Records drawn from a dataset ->
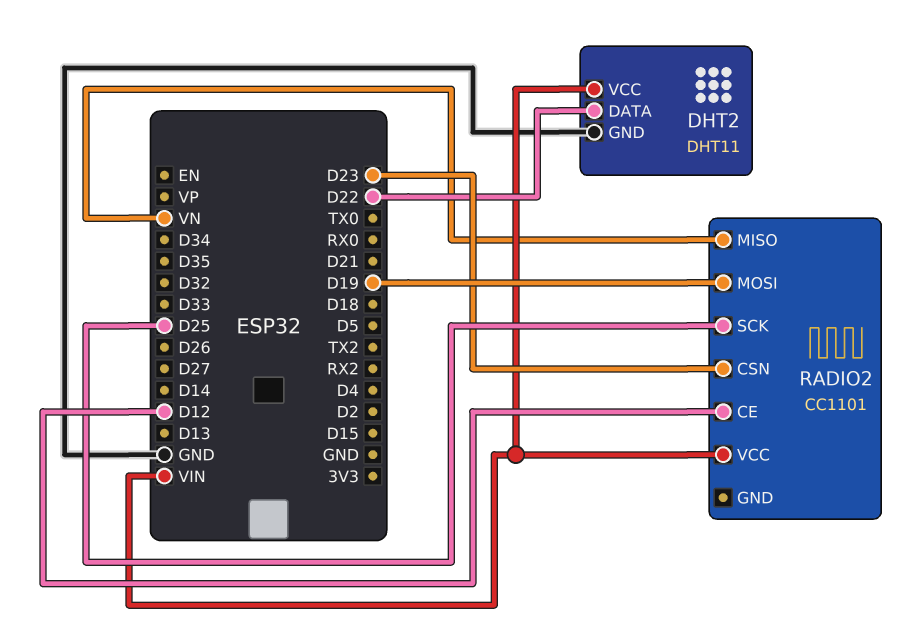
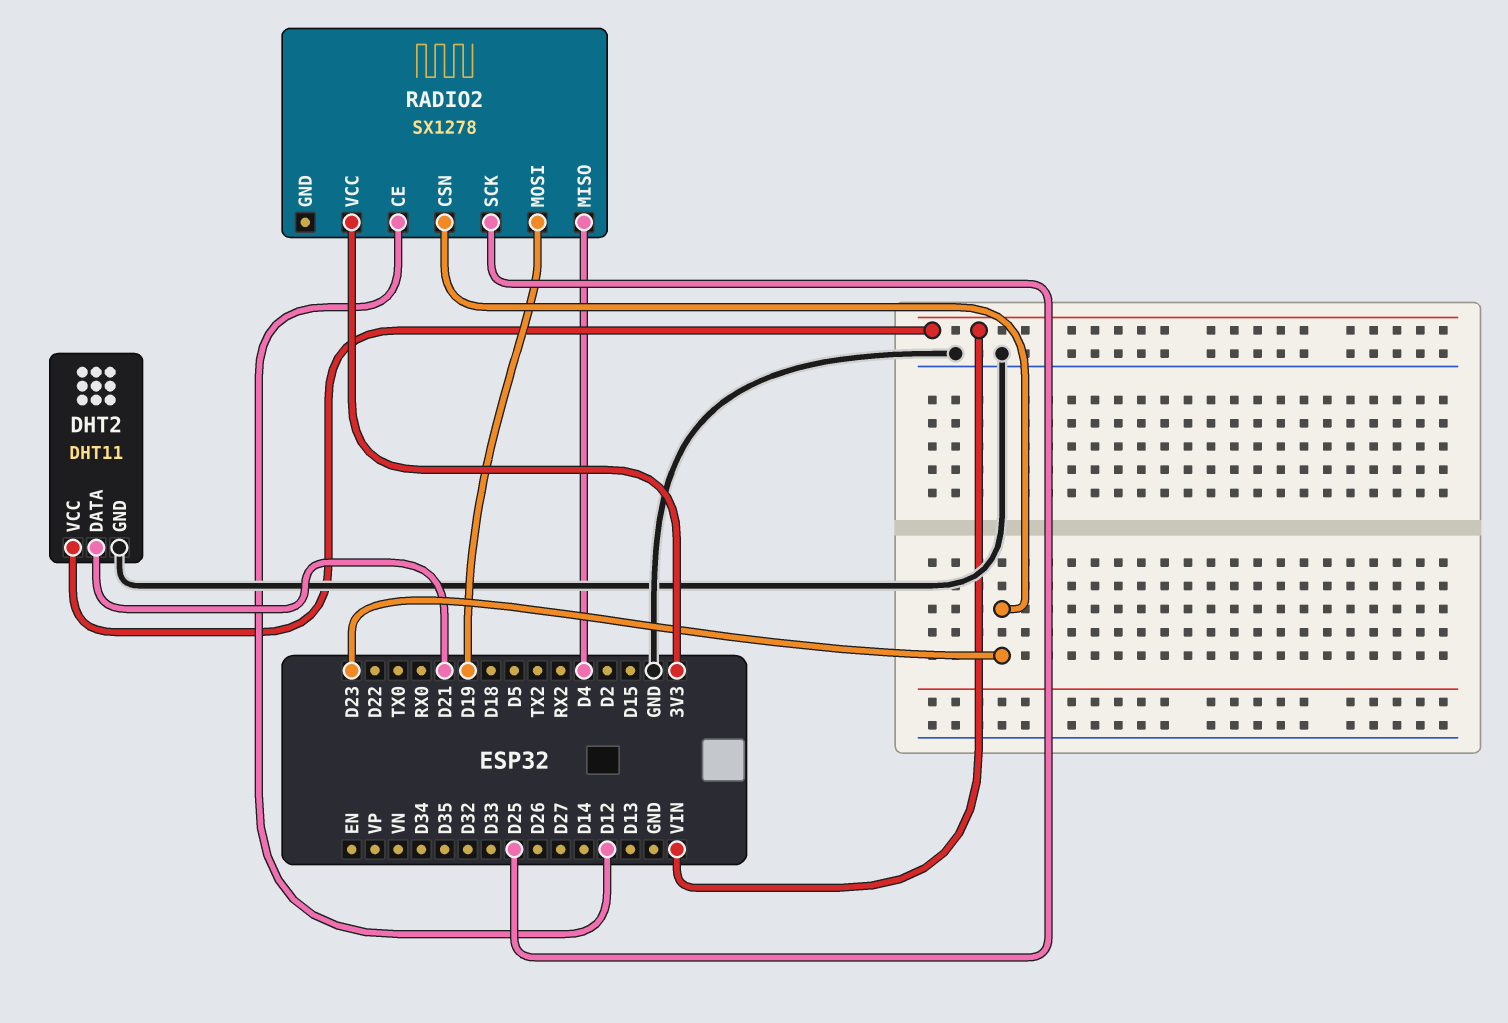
DHT2 pin DATA: D22 -> D21
RADIO2: CC1101 -> SX1278
RADIO2 pin MISO: VN -> D4
RADIO2 pin VCC: VIN -> 3V3

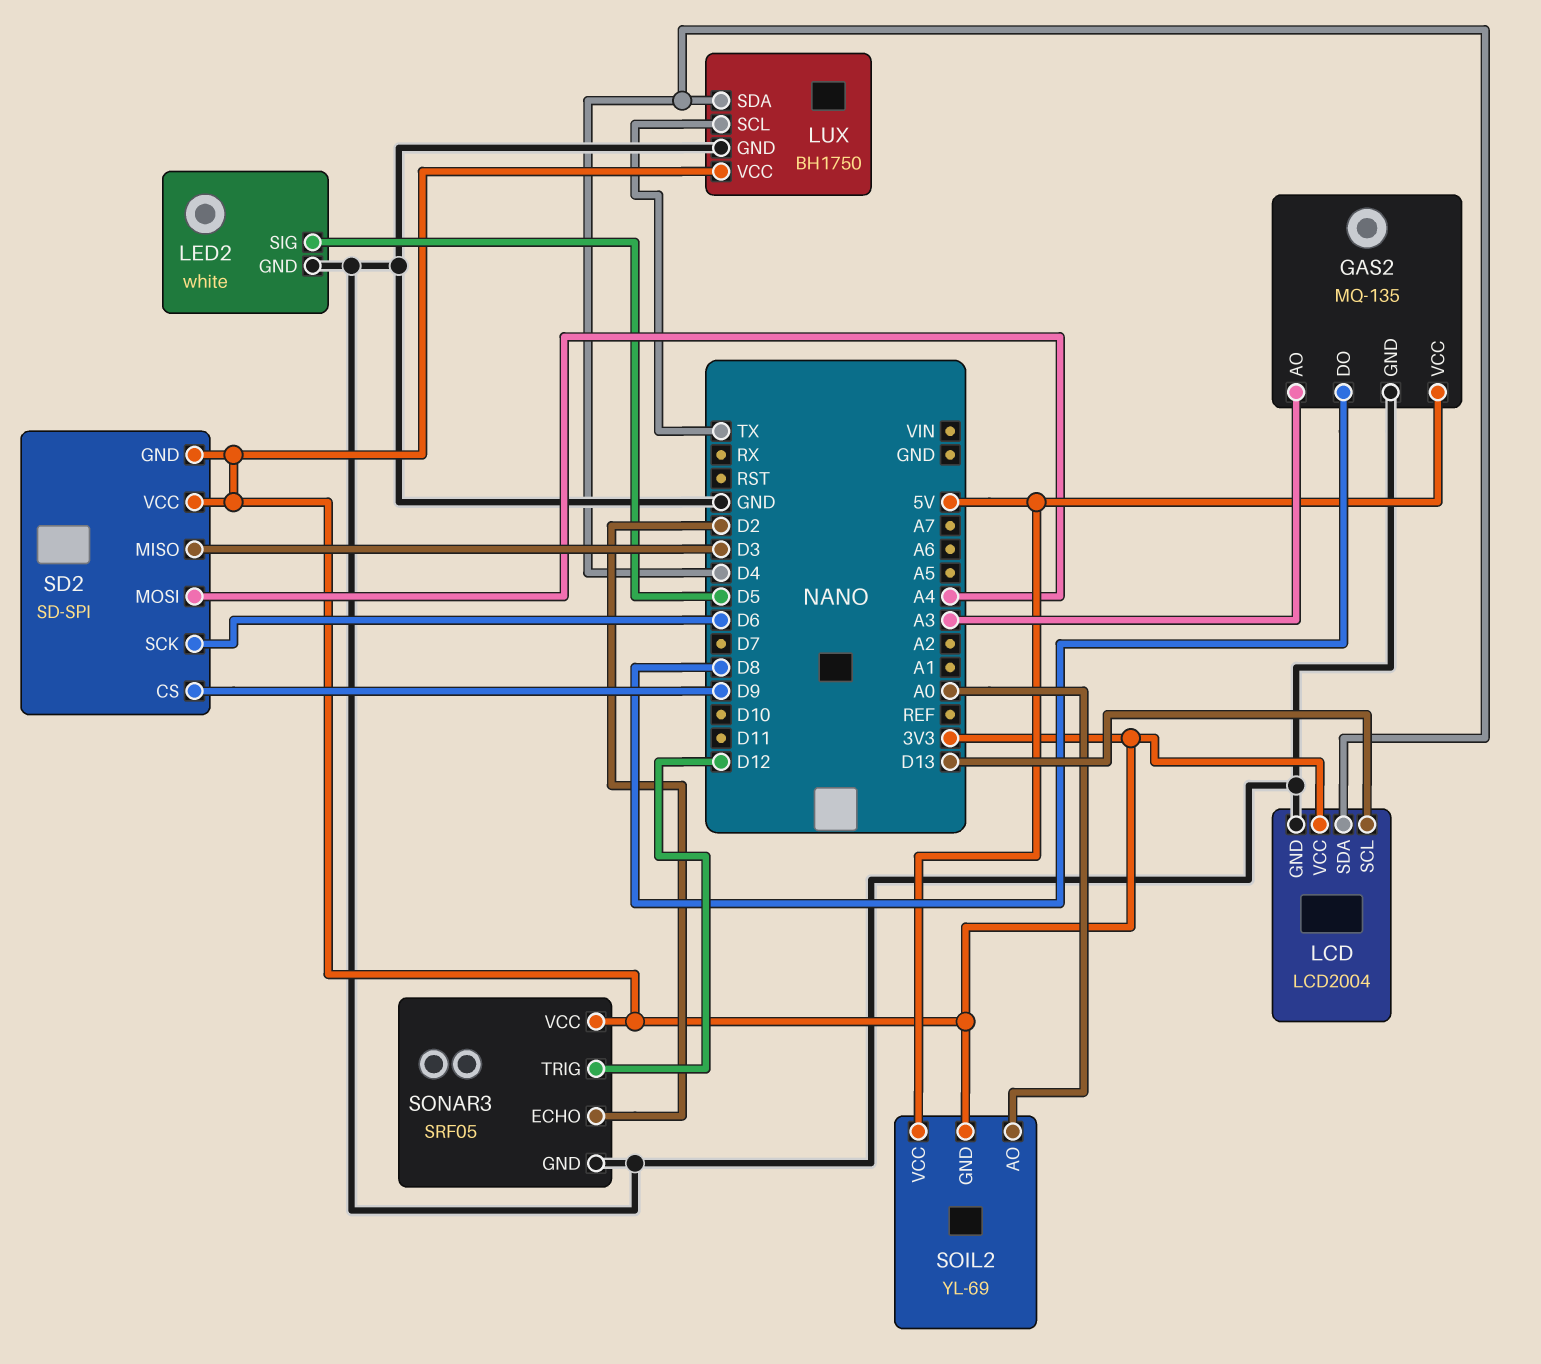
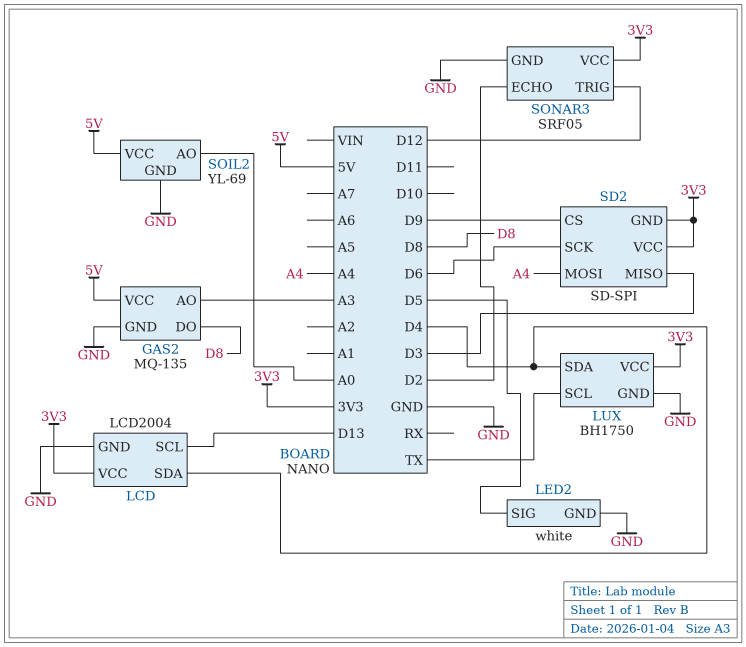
SOIL2 pin GND: 3V3 -> GND

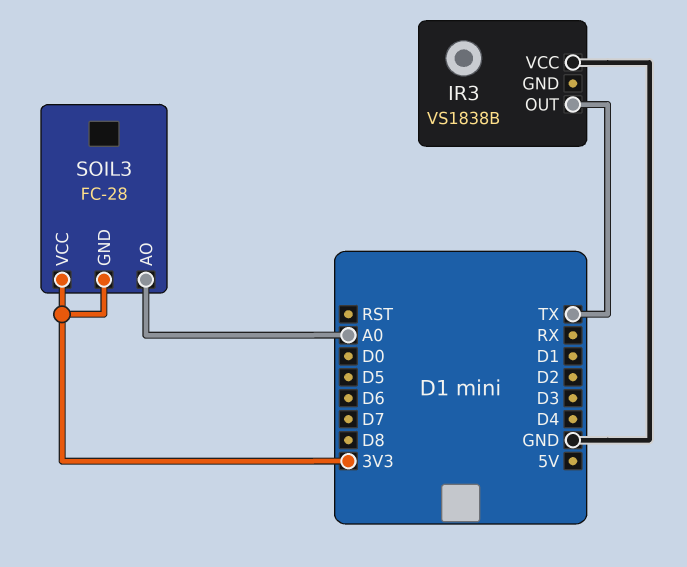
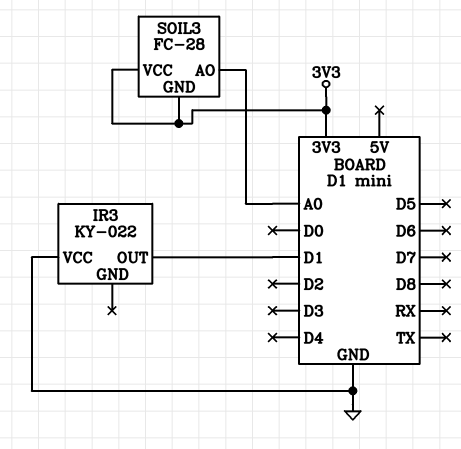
IR3: VS1838B -> KY-022
IR3 pin OUT: TX -> D1

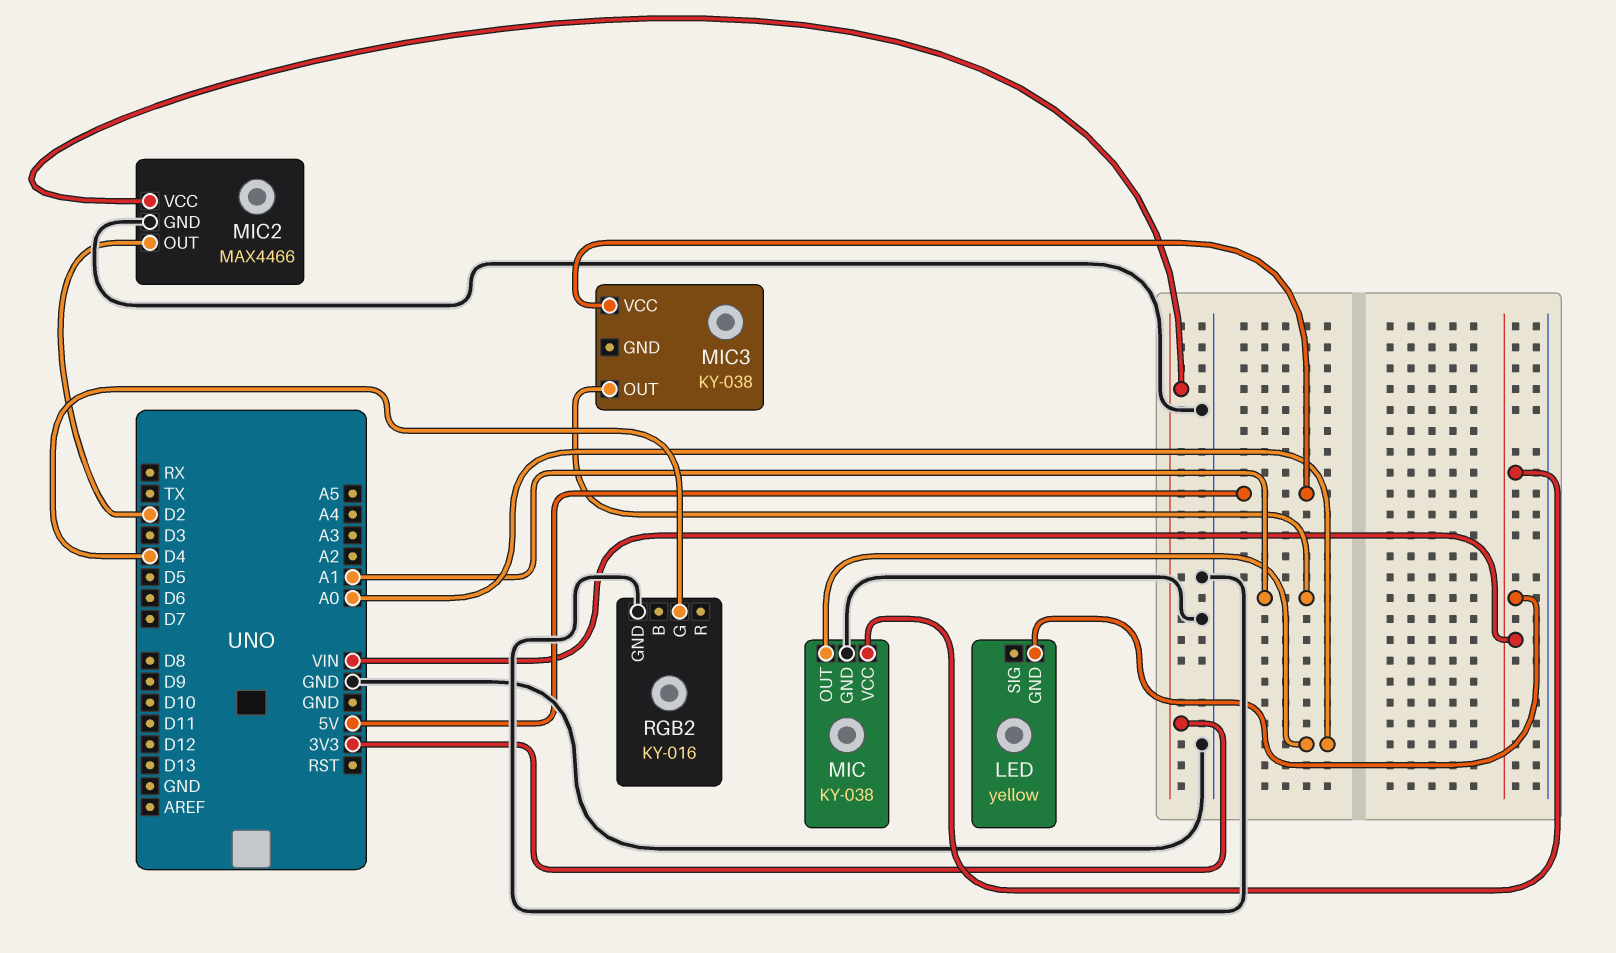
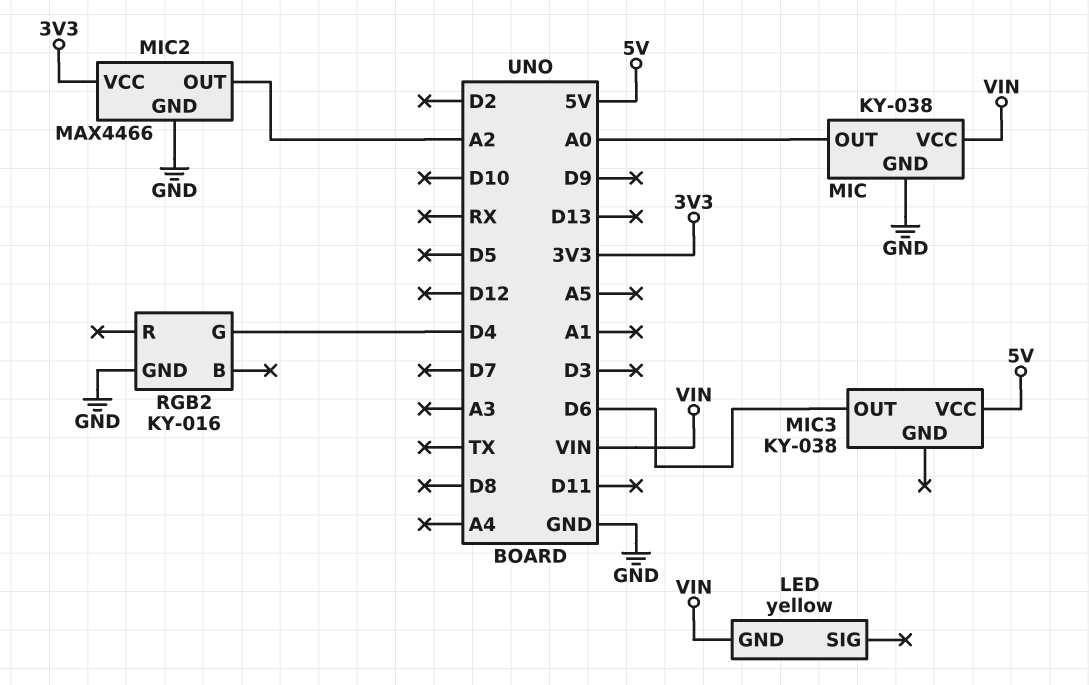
MIC2 pin OUT: D2 -> A2
MIC3 pin OUT: A1 -> D6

Work task -> Start at the top line above and repeat the records verbatim, leaving images out.

Written solution ->
DHT2 pin DATA: D22 -> D21
RADIO2: CC1101 -> SX1278
RADIO2 pin MISO: VN -> D4
RADIO2 pin VCC: VIN -> 3V3

SOIL2 pin GND: 3V3 -> GND

IR3: VS1838B -> KY-022
IR3 pin OUT: TX -> D1

MIC2 pin OUT: D2 -> A2
MIC3 pin OUT: A1 -> D6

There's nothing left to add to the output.